- Problem to solve -
Print the data exactly. Omit the pictures.

- Extracted data -
◇ ◇ ◇ ◇
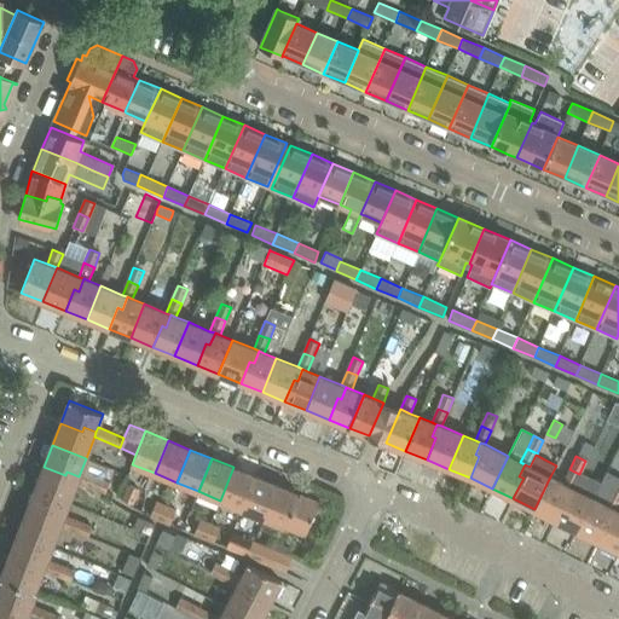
[(44,467),(34,490),(69,503),(77,481),(79,476),(67,472),(65,475),(44,467)]
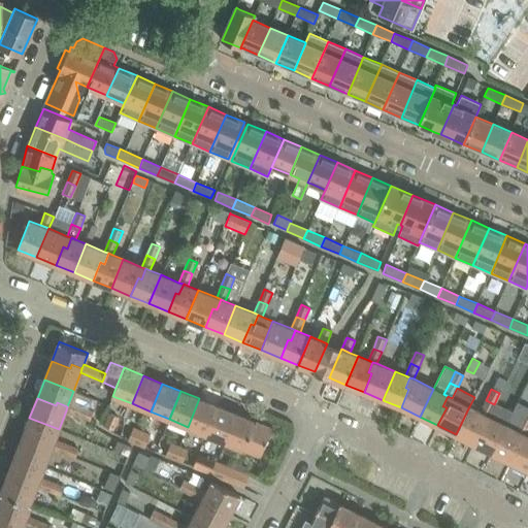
[(199,398),(188,427),(206,434),(218,406),(199,398)]
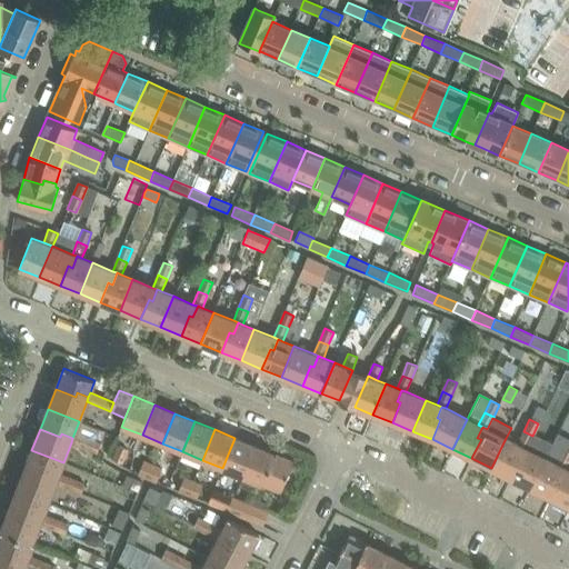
[(517,443),(521,446),(526,448),(532,436),(523,431),(517,443)]
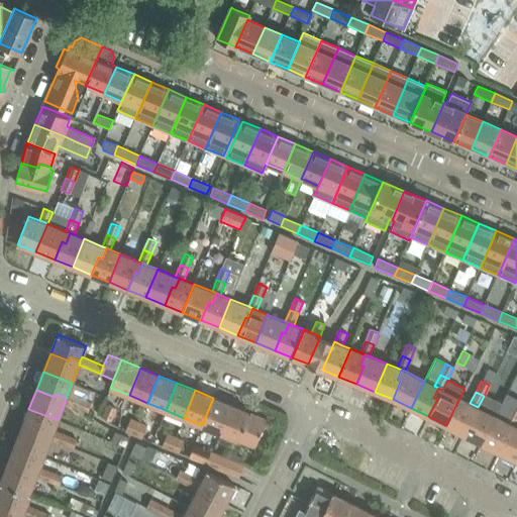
[(68,393),(66,398),(65,402),(88,411),(91,402),(68,393)]
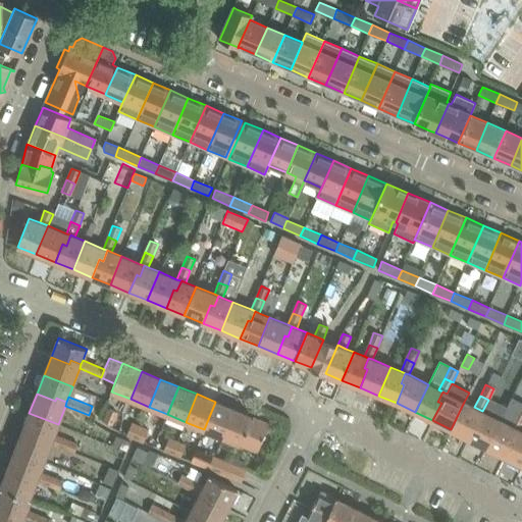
[(204,429),(222,437),(233,409),(215,402),(204,429)]
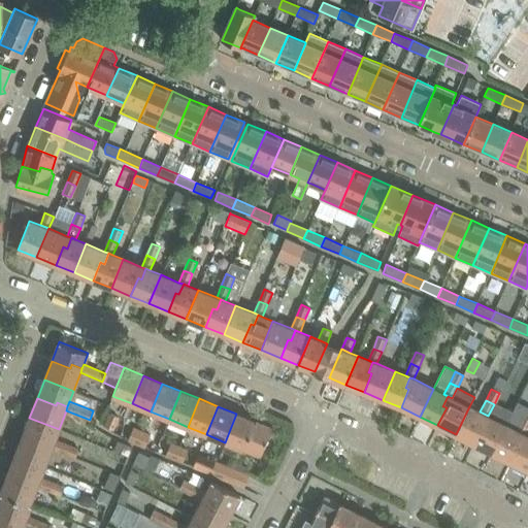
[(456,434),(473,443),(483,426),(479,424),(484,414),(480,411),(469,406),(456,434)]
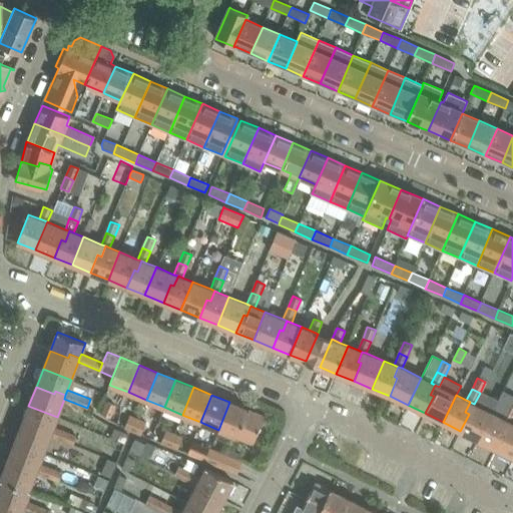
[(229,402),(218,430),(252,444),(264,416),(229,402)]
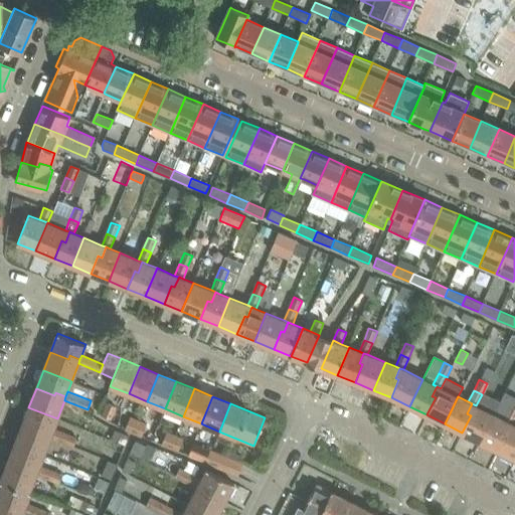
[(493,414),(476,405),(472,403),(467,413),(471,415),(462,433),(480,442),(493,414)]
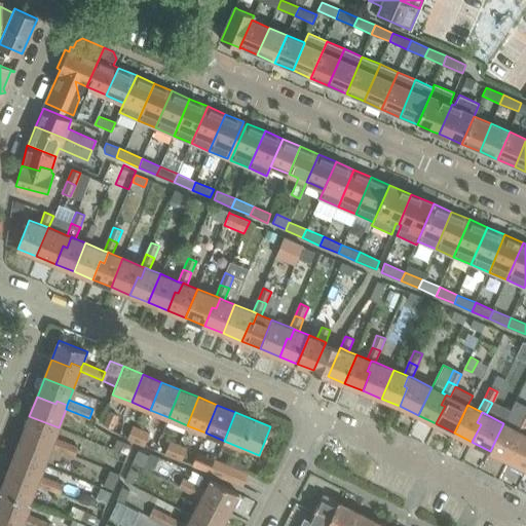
[(23,435),(40,442),(42,438),(52,442),(54,438),(59,427),(29,416),(23,435)]
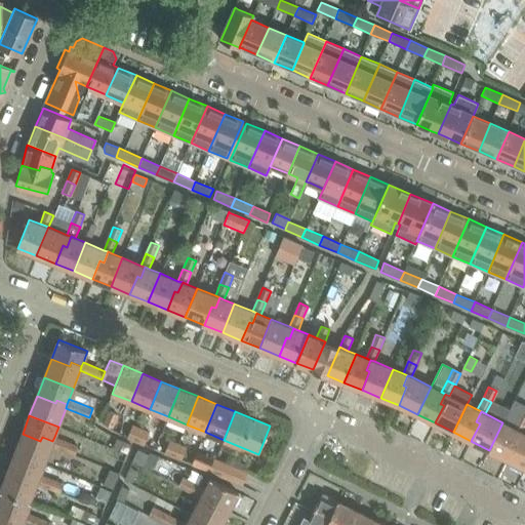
[(513,428),(517,430),(521,432),(524,423),(524,418),(519,416),(513,428)]
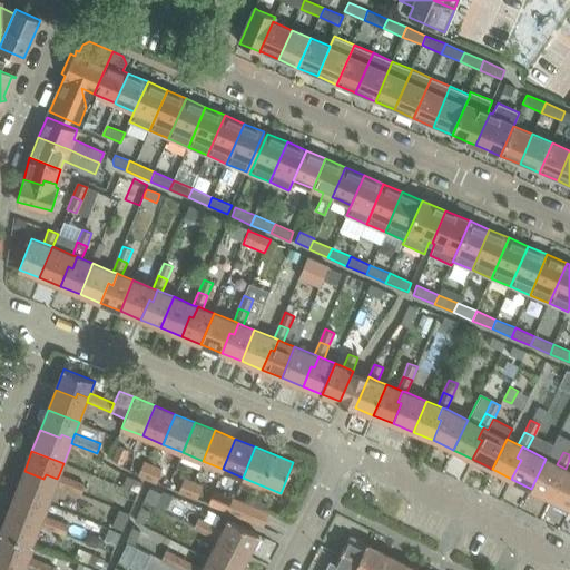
[(531,489),(550,499),(560,479),(556,478),(561,467),(557,464),(546,459),(531,489)]
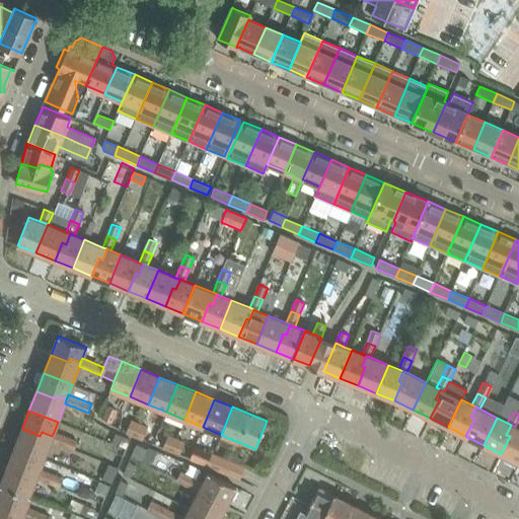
[(501,454),(518,463),(518,462),(518,428),(515,427),(511,425),(506,435),(510,436),(501,454)]
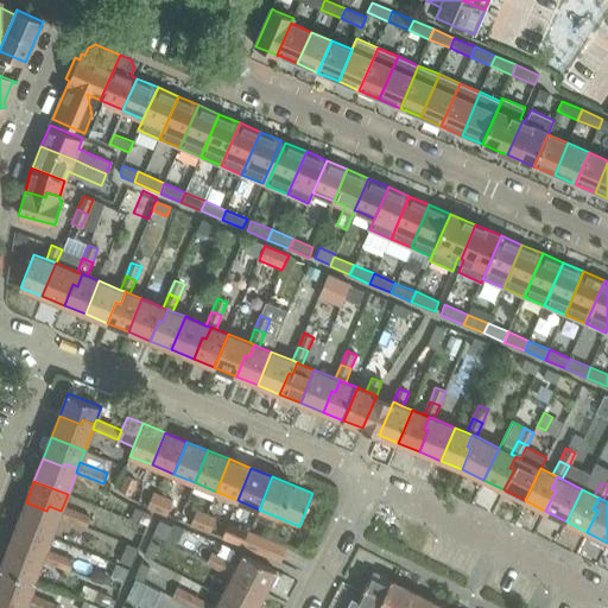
[(26,502),(17,525),(50,538),(59,515),(61,511),(49,506),(46,511),(26,502)]
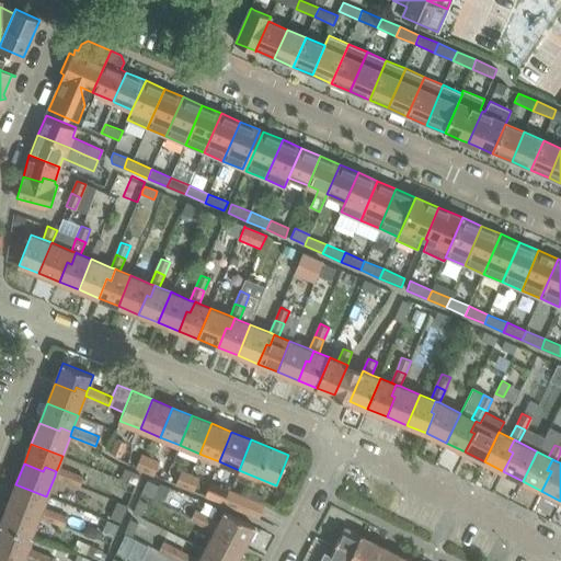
[(58,467),(56,471),(55,476),(80,485),(83,477),(58,467)]
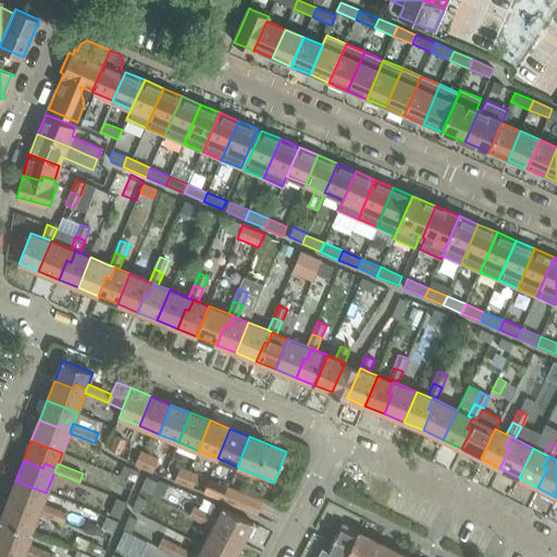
[(15,481),(8,500),(27,508),(29,504),(40,508),(42,504),(46,493),(15,481)]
◇ ◇ ◇ ◇
- Written reply -
[(44,467),(34,490),(69,503),(77,481),(79,476),(67,472),(65,475),(44,467)]
[(199,398),(188,427),(206,434),(218,406),(199,398)]
[(517,443),(521,446),(526,448),(532,436),(523,431),(517,443)]
[(68,393),(66,398),(65,402),(88,411),(91,402),(68,393)]
[(204,429),(222,437),(233,409),(215,402),(204,429)]
[(456,434),(473,443),(483,426),(479,424),(484,414),(480,411),(469,406),(456,434)]
[(229,402),(218,430),(252,444),(264,416),(229,402)]
[(493,414),(476,405),(472,403),(467,413),(471,415),(462,433),(480,442),(493,414)]
[(23,435),(40,442),(42,438),(52,442),(54,438),(59,427),(29,416),(23,435)]
[(513,428),(517,430),(521,432),(524,423),(524,418),(519,416),(513,428)]
[(531,489),(550,499),(560,479),(556,478),(561,467),(557,464),(546,459),(531,489)]
[(501,454),(518,463),(518,462),(518,428),(515,427),(511,425),(506,435),(510,436),(501,454)]
[(26,502),(17,525),(50,538),(59,515),(61,511),(49,506),(46,511),(26,502)]
[(58,467),(56,471),(55,476),(80,485),(83,477),(58,467)]
[(15,481),(8,500),(27,508),(29,504),(40,508),(42,504),(46,493),(15,481)]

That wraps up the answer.